TASK TO CARRY OUT: For the data below, work out how many lines include the string "orange" and report only the number.

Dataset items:
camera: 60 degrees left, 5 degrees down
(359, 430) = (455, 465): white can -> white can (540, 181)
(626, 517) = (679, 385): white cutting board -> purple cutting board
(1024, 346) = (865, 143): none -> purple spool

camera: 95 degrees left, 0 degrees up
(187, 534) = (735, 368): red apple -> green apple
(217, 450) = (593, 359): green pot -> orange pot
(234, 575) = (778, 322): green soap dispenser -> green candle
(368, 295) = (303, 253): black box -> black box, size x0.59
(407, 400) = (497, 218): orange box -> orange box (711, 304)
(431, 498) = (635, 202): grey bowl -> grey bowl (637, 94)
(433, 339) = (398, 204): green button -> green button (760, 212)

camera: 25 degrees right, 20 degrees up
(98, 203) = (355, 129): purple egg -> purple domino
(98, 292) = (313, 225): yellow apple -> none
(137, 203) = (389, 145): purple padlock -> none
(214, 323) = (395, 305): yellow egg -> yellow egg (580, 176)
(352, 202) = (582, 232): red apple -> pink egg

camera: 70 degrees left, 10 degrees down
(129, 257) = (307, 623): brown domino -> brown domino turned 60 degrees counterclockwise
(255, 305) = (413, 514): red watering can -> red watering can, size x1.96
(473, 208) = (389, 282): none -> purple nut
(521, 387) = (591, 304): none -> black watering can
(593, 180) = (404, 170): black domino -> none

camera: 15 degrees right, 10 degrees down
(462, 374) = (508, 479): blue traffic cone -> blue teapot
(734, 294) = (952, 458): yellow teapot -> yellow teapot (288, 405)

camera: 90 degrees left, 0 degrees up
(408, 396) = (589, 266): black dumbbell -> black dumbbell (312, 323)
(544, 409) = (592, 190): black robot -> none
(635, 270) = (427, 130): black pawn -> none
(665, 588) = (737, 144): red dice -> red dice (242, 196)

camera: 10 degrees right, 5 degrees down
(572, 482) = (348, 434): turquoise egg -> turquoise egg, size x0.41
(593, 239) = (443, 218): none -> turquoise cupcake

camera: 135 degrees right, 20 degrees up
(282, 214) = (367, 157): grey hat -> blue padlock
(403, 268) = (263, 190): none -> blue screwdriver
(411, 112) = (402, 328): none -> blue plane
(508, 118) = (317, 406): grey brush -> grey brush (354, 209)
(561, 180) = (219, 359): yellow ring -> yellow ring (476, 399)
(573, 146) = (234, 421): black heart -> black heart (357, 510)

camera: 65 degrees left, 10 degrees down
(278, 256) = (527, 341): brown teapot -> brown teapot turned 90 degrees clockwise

RESPONSE TO THE TASK: 2